* start MATERIAL SUPPLIED *

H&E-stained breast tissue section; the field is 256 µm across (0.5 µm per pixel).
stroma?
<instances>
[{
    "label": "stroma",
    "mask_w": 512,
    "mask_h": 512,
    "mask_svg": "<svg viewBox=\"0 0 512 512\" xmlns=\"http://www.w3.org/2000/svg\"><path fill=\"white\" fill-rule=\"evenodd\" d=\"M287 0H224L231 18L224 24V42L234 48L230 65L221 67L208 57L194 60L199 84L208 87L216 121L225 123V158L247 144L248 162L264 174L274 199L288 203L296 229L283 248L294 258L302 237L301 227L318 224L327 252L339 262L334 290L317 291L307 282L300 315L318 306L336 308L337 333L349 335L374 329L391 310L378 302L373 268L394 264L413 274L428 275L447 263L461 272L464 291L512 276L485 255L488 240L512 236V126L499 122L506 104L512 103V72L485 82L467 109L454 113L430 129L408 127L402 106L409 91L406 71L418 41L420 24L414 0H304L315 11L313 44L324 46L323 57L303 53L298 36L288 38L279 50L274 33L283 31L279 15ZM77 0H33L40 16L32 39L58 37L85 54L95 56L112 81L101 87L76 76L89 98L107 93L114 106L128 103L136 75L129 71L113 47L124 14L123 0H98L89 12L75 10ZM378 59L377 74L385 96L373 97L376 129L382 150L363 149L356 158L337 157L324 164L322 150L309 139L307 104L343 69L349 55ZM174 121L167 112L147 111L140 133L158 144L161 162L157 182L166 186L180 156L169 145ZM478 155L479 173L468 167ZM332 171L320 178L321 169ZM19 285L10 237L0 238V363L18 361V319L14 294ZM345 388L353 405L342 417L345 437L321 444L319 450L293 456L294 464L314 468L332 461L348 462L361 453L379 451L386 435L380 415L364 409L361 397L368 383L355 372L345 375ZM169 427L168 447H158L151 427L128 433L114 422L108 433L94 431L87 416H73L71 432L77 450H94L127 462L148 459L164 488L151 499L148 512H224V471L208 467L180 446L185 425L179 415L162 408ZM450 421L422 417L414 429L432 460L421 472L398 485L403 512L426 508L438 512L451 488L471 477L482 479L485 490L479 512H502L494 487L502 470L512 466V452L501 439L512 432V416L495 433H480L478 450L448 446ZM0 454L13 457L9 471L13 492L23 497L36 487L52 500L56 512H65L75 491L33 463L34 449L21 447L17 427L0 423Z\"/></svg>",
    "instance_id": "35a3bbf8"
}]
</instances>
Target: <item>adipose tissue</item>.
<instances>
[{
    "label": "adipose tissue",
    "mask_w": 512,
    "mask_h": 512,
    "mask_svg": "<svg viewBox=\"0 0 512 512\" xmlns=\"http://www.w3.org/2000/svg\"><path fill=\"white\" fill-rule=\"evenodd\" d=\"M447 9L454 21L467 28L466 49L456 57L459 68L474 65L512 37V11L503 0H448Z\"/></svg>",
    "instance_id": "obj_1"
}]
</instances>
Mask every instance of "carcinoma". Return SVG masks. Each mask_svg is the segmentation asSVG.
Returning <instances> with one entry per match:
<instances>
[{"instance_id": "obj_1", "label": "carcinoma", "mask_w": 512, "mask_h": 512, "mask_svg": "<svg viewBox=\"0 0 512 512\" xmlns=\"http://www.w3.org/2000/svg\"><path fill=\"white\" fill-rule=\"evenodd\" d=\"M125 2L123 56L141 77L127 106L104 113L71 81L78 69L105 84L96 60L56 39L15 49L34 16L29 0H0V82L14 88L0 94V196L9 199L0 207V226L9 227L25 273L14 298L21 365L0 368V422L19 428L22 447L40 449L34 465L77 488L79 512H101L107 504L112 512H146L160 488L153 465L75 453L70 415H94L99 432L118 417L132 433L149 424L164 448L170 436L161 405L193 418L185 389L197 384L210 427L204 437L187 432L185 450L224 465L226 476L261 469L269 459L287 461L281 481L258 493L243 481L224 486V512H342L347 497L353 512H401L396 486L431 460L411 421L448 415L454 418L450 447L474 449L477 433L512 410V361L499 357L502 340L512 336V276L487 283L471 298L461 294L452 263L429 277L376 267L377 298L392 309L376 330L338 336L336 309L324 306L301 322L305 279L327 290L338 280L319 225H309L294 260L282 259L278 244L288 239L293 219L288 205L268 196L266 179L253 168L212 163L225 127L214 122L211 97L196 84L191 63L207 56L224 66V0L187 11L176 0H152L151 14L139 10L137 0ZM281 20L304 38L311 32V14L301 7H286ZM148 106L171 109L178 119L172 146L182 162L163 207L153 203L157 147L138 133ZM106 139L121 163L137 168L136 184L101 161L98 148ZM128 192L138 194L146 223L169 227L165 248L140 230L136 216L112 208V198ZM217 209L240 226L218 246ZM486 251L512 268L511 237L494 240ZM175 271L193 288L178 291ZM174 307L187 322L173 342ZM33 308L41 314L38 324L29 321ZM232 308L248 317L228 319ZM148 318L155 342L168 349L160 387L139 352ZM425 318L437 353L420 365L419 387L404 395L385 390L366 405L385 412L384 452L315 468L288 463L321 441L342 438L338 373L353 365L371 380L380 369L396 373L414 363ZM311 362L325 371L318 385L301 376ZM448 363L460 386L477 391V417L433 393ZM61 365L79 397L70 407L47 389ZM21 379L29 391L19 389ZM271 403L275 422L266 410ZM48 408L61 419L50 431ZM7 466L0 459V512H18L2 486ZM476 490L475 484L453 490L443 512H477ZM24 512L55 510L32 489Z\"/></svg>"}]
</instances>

* end MATERIAL SUPPLIED *

WHAT IS BEING ASKED
Collect the lines of the records that include the string "adipose".

SOLUTION FOR THIS PROBLEM
Target: <item>adipose tissue</item>.
    "label": "adipose tissue",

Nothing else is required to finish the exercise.